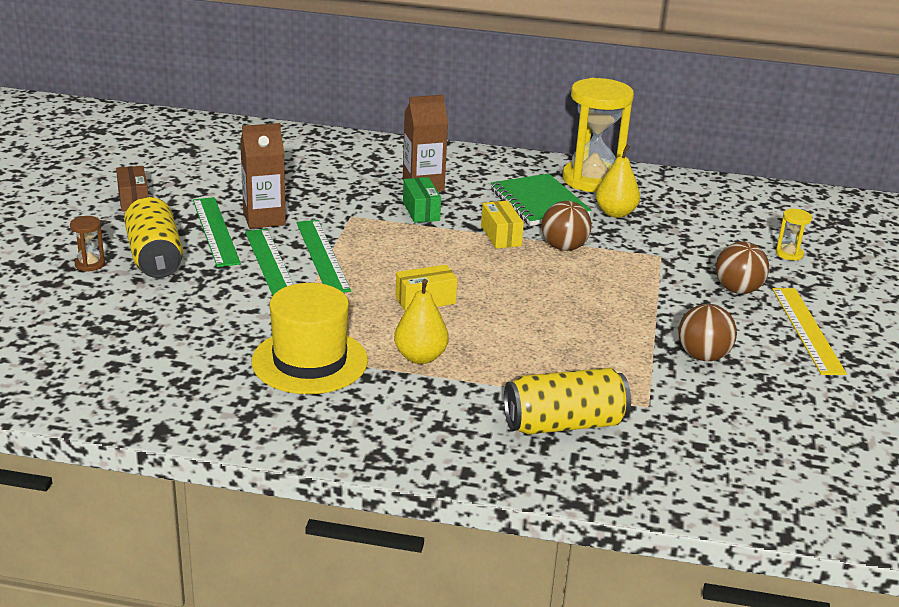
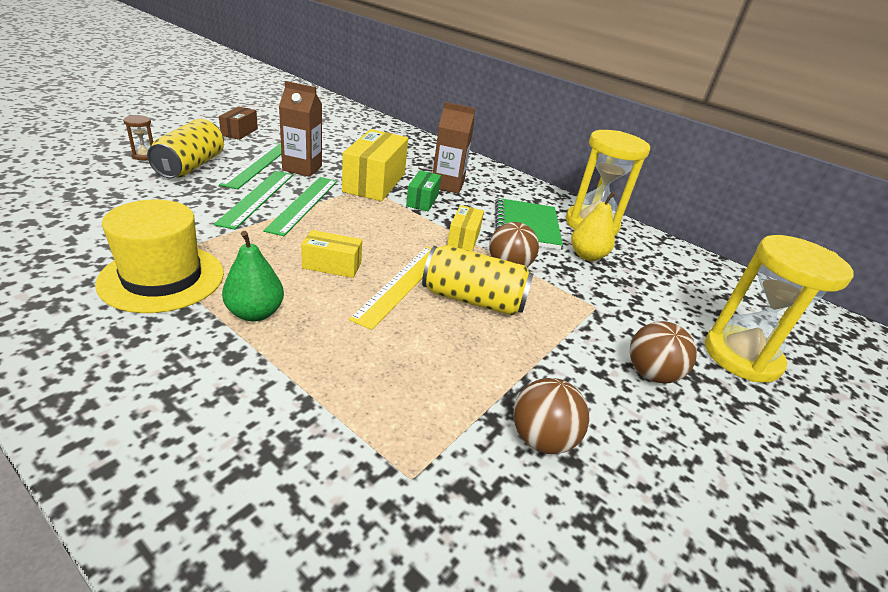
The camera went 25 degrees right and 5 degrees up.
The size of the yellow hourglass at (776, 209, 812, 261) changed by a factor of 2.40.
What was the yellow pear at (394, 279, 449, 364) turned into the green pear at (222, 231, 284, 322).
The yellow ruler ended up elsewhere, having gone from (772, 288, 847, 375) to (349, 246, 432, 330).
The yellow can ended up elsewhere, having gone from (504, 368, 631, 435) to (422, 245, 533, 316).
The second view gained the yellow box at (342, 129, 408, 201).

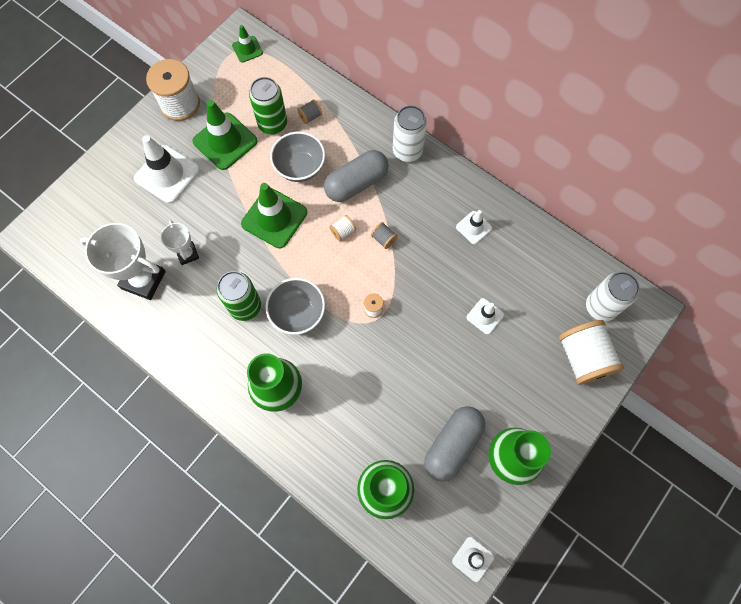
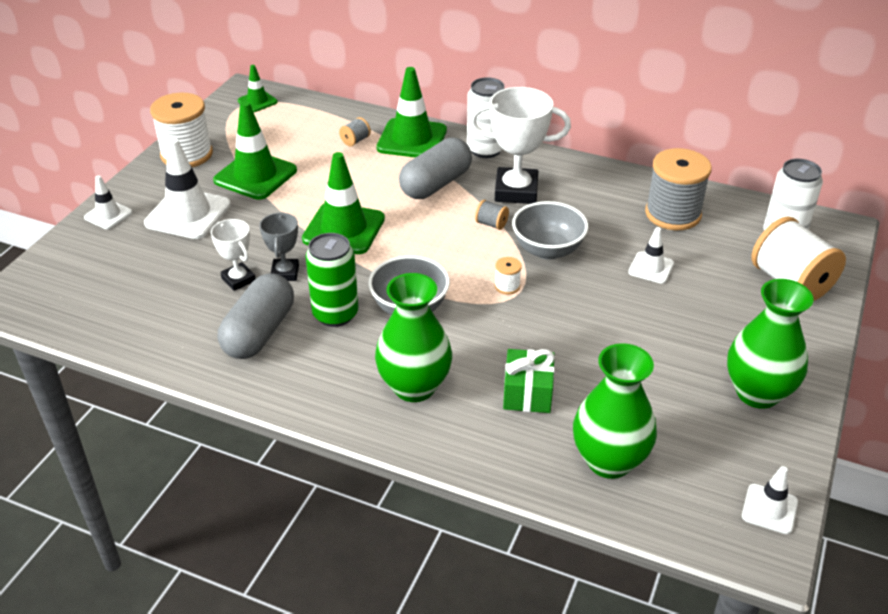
The camera went 15 degrees left and 30 degrees down.
The second view lost the green can at (249, 77, 287, 134).
The grey bowl ended up elsewhere, having gone from (270, 131, 325, 182) to (512, 201, 588, 260).
The white traffic cone ended up elsewhere, having gone from (456, 210, 492, 244) to (84, 175, 132, 229).
The second view lost the white spool at (329, 215, 356, 241).
The white trophy ended up elsewhere, having gone from (80, 223, 166, 300) to (470, 87, 571, 204).
The grey capsule ended up elsewhere, having gone from (424, 406, 485, 482) to (218, 273, 294, 359).
The second view gained the green traffic cone at (376, 67, 447, 158).
The second view gained the grey spool at (645, 148, 712, 230).
The second view gained the grey trophy at (259, 212, 299, 281).
The second view gained the green gift at (503, 349, 555, 413).

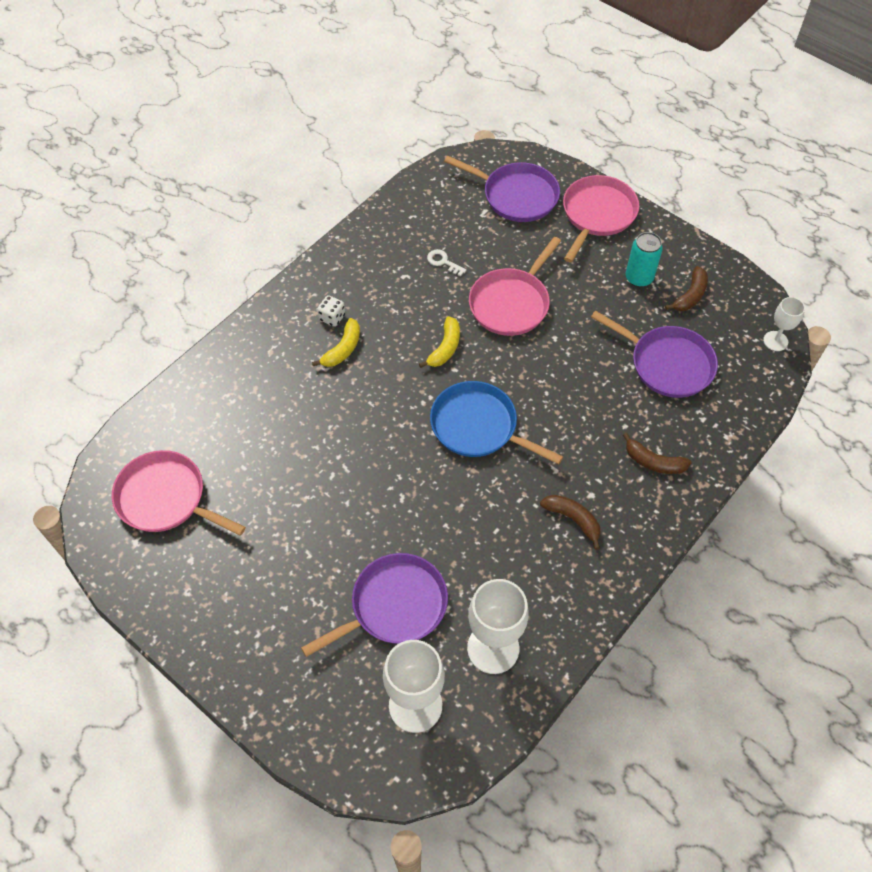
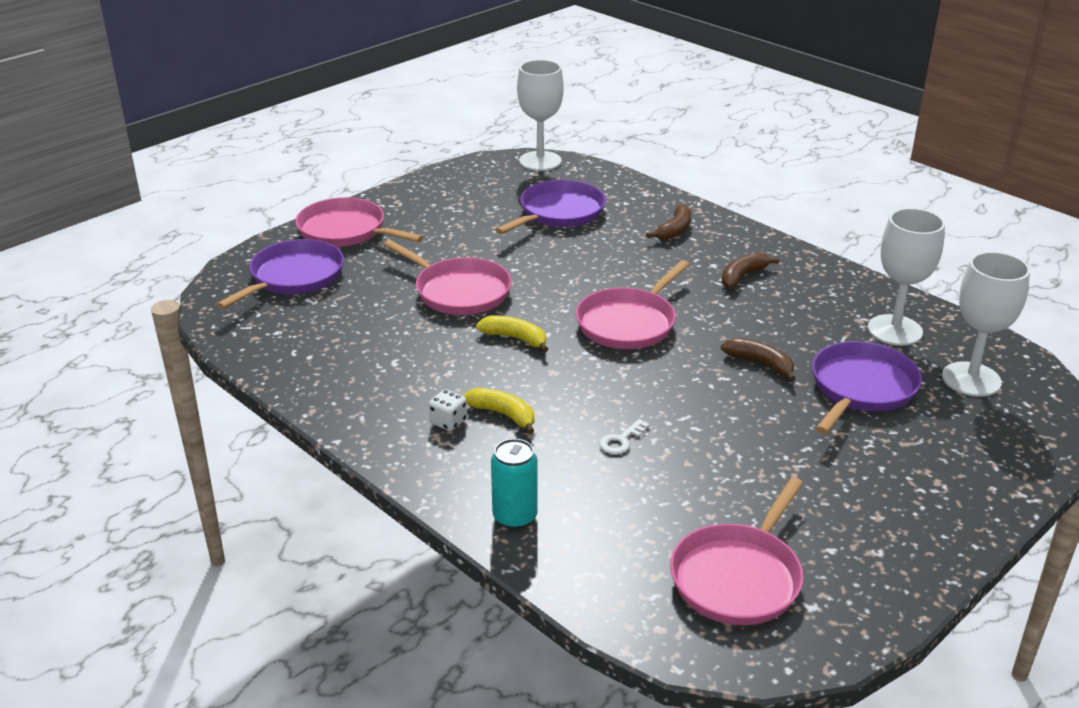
The camera went 85 degrees left and 25 degrees down.
The turquoise can ended up elsewhere, having gone from (626, 232, 663, 287) to (491, 439, 538, 529).
The white key ended up elsewhere, having gone from (427, 249, 466, 276) to (599, 419, 649, 454).
The brown banana ended up elsewhere, having gone from (665, 266, 708, 311) to (721, 338, 796, 381).
The size of the white goblet at (763, 297, 805, 351) changed by a factor of 1.80.
What was the blue pan at (430, 381, 563, 464) turned into the pink pan at (576, 260, 690, 349).
The purple pan at (301, 553, 448, 657) ended up facing another way, 60 degrees clockwise from before.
☆ ☆ ☆ ☆ ☆ ☆ ☆
# Problem statement
Looking at the entries above, can you reproduce exactly the lines from the one that holds "The white key" through the one that holds "The size of the white", and only those?

# Result of this exercise
The white key ended up elsewhere, having gone from (427, 249, 466, 276) to (599, 419, 649, 454).
The brown banana ended up elsewhere, having gone from (665, 266, 708, 311) to (721, 338, 796, 381).
The size of the white goblet at (763, 297, 805, 351) changed by a factor of 1.80.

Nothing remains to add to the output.